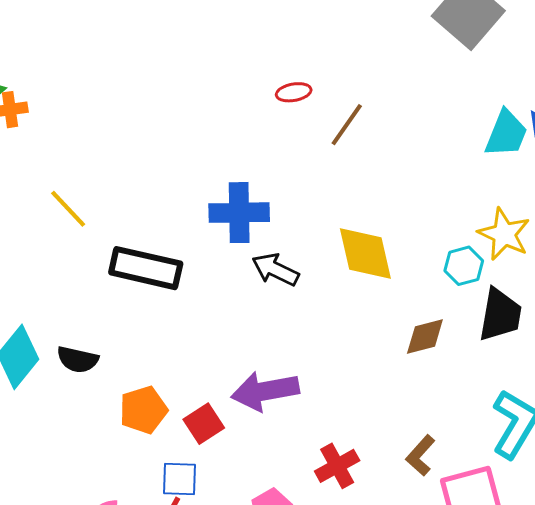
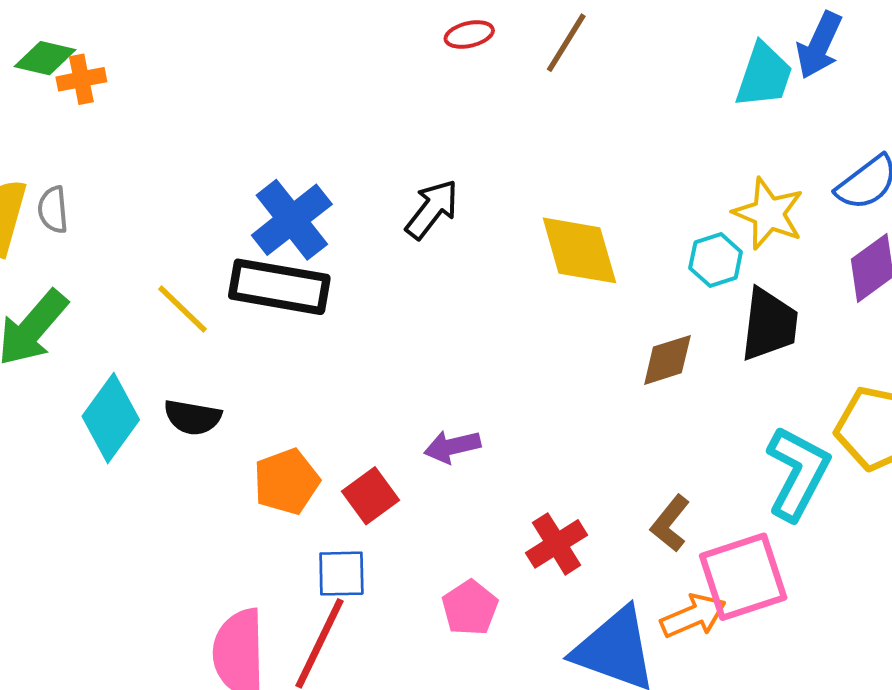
brown line: (347, 125) -> (566, 43), moved
yellow line: (68, 209) -> (183, 309), moved
blue cross: (239, 213) -> (292, 220), moved, turned -34
black arrow: (275, 270) -> (432, 209), moved, turned 105
purple arrow: (265, 391) -> (452, 447), size x0.6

++++++++++

Task
Write out word for word every line from the one containing "black arrow: (275, 270)" through the last line of the data, and no other line.

Exercise solution
black arrow: (275, 270) -> (432, 209), moved, turned 105
purple arrow: (265, 391) -> (452, 447), size x0.6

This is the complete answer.